### Task description
When the line with "The brown desazu" appears below, start repeating lines exactly, and keep going through the line with "The black desazu"; add nothing outside that span.

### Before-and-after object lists
____________________

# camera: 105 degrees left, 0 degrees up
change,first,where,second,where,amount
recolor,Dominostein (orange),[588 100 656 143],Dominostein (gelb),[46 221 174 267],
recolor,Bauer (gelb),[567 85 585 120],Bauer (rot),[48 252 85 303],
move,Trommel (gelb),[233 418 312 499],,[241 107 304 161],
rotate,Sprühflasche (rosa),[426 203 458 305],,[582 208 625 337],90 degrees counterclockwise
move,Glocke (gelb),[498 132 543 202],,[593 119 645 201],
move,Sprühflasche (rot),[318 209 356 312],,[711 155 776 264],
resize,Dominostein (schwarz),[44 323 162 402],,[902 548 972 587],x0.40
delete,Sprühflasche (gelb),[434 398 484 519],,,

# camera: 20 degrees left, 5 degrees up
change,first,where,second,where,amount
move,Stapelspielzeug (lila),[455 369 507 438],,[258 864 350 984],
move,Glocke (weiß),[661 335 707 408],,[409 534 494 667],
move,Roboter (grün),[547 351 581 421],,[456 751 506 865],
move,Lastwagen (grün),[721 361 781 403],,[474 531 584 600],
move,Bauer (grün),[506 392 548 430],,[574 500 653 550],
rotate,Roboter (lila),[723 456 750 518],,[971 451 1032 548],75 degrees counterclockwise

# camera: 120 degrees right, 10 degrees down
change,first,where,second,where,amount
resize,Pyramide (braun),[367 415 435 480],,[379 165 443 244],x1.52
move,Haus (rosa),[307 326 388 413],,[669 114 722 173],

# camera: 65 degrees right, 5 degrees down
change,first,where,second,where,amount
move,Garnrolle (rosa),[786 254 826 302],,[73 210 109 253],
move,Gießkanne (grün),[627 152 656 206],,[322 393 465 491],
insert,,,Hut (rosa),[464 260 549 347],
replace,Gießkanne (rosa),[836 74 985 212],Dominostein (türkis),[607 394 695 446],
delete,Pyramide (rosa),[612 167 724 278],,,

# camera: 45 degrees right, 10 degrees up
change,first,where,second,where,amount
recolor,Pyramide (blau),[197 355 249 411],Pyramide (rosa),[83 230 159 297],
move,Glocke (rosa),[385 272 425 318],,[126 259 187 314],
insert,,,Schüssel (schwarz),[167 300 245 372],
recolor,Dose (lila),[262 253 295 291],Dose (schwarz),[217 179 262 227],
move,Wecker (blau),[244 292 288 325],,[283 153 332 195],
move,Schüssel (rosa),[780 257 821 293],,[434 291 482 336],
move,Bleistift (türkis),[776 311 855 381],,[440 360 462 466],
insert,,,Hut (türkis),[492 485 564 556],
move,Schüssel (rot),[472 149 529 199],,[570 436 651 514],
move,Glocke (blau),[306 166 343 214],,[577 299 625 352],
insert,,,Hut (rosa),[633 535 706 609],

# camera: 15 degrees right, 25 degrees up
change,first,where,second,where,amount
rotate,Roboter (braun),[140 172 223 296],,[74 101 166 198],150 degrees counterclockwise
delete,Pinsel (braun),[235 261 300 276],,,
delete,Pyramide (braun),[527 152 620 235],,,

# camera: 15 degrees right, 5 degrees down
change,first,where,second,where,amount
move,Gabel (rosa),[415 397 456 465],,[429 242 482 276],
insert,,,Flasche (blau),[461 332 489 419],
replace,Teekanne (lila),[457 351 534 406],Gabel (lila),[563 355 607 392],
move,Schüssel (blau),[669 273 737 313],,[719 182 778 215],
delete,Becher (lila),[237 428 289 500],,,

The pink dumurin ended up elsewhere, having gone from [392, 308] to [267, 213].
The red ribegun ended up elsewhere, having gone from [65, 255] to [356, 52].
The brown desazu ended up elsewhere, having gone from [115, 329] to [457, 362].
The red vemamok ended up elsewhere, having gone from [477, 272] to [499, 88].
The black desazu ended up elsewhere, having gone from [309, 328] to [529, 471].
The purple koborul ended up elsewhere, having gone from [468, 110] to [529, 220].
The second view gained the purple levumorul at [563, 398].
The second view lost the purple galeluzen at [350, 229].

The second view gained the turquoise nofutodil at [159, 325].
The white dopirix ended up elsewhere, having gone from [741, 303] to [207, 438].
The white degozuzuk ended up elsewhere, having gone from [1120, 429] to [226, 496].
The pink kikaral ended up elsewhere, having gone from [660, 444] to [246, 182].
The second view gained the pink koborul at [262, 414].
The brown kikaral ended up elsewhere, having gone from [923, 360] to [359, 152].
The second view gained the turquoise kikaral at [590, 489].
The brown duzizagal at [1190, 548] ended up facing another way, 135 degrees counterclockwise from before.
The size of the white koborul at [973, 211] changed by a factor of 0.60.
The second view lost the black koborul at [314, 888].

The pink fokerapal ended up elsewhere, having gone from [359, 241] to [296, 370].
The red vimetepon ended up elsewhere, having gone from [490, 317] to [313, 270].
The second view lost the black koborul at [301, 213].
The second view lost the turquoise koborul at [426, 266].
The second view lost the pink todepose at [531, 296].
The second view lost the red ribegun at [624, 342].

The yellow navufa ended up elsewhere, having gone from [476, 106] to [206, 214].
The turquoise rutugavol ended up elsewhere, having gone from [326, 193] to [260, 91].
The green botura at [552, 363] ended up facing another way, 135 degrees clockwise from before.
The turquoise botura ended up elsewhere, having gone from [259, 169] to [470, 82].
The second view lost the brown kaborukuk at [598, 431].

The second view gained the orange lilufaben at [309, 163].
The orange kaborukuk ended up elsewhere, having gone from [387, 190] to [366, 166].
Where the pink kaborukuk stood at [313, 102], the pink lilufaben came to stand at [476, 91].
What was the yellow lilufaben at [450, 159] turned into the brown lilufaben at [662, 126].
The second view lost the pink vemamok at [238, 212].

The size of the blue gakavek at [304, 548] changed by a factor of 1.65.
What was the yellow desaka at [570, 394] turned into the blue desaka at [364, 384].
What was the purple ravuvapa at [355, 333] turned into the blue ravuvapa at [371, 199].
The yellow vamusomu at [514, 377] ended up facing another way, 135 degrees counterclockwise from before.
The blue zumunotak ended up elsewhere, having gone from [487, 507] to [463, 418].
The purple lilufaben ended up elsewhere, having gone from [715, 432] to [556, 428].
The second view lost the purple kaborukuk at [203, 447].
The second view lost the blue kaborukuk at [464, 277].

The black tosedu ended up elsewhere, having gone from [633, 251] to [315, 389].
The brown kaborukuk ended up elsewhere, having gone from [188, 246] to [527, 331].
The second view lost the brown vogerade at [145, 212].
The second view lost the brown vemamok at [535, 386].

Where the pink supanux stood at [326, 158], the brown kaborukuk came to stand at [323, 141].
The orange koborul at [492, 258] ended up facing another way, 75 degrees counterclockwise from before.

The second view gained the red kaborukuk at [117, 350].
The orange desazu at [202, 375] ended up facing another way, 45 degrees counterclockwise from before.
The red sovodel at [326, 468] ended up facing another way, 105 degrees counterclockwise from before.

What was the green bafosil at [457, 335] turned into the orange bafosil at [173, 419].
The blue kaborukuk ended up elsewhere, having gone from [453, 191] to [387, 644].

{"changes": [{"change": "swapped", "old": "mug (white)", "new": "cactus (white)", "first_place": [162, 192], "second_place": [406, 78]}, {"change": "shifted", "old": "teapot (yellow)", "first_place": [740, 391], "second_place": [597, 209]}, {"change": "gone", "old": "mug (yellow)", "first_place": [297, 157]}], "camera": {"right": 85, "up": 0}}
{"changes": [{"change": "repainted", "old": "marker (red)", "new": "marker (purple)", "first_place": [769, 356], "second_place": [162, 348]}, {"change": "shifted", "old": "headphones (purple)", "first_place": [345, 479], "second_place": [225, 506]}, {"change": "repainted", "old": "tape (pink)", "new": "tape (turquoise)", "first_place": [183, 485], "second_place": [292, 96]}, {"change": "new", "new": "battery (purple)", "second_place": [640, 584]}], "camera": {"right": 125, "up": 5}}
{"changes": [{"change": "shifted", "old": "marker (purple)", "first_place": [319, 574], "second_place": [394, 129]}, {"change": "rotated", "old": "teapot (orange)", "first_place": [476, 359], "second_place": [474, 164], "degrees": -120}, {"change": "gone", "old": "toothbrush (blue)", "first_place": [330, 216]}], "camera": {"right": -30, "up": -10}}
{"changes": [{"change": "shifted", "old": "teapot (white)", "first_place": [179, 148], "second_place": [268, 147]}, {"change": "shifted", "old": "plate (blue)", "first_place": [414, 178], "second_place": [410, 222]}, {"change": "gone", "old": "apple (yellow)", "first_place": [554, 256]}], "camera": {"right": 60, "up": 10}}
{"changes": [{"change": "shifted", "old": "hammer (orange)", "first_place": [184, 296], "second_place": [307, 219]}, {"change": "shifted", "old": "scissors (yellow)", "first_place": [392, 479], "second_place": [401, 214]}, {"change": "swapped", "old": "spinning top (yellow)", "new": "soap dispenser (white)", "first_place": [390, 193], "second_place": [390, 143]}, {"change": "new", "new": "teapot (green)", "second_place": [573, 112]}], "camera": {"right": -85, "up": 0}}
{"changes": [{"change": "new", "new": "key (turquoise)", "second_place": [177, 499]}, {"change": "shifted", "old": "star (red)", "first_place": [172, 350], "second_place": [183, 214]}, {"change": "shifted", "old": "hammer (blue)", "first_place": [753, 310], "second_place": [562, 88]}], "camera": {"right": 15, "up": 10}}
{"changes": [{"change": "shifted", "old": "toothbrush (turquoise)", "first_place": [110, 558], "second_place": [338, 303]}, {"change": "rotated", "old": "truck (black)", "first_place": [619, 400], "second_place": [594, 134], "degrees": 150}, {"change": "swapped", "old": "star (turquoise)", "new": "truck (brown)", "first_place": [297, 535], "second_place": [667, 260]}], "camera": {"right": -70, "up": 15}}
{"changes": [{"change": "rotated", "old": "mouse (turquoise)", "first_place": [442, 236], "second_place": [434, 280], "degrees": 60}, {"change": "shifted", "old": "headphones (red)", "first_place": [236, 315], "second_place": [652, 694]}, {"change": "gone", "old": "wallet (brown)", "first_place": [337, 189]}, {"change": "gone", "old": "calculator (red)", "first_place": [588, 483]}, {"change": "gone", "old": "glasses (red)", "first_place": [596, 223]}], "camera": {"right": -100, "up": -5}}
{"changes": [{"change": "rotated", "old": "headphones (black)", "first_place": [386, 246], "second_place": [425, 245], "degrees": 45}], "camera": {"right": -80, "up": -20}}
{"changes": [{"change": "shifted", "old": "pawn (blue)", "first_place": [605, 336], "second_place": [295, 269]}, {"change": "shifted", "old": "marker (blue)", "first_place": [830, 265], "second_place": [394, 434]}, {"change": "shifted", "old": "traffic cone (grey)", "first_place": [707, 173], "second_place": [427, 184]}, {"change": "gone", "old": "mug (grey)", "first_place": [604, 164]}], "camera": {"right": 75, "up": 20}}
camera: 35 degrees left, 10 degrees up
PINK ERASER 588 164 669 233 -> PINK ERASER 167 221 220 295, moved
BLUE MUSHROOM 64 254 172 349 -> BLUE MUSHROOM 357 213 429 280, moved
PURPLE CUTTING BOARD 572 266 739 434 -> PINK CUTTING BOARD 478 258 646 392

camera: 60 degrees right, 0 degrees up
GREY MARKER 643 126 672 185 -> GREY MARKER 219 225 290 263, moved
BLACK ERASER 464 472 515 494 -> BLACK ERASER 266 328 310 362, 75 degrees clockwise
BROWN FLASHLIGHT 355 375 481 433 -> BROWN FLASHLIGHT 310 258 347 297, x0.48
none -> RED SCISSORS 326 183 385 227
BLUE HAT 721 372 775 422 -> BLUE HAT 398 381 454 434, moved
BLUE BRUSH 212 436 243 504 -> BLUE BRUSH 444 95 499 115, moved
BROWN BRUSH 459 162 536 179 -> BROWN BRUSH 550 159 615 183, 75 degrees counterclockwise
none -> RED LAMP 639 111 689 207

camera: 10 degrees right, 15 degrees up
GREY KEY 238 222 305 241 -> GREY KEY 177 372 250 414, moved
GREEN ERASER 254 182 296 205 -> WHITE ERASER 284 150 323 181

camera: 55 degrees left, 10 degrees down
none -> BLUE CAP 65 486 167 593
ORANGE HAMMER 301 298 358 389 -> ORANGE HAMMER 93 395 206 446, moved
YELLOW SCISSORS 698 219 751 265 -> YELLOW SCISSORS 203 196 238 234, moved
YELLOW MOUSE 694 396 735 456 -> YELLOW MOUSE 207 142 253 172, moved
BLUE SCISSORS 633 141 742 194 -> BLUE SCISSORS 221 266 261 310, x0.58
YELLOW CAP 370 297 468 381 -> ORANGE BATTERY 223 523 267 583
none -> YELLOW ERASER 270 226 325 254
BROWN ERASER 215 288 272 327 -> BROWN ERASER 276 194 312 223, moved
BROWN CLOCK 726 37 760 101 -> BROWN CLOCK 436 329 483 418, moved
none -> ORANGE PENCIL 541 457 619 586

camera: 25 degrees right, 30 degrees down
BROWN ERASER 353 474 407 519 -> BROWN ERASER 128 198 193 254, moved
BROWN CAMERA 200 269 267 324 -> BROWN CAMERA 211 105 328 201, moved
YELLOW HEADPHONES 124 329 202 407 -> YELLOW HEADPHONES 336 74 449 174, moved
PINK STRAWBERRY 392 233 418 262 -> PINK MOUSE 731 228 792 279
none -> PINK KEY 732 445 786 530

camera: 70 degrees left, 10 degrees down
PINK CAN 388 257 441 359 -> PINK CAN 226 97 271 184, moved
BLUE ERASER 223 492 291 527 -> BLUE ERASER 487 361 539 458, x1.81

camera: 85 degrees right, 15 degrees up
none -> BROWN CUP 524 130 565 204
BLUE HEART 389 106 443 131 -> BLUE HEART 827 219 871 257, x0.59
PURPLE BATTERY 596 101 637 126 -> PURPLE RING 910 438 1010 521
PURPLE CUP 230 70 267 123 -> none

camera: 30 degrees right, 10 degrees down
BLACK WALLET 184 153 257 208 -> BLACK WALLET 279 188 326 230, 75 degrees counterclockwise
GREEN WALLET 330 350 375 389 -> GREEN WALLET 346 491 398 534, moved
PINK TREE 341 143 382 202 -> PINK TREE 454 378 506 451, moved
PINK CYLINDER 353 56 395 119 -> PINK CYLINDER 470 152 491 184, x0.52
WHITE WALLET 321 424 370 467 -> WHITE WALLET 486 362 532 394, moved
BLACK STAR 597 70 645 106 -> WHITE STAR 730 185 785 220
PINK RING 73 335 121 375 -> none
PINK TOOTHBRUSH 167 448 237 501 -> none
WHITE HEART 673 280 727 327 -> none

____________________

### Answer below
The brown desazu ended up elsewhere, having gone from [115, 329] to [457, 362].
The red vemamok ended up elsewhere, having gone from [477, 272] to [499, 88].
The black desazu ended up elsewhere, having gone from [309, 328] to [529, 471].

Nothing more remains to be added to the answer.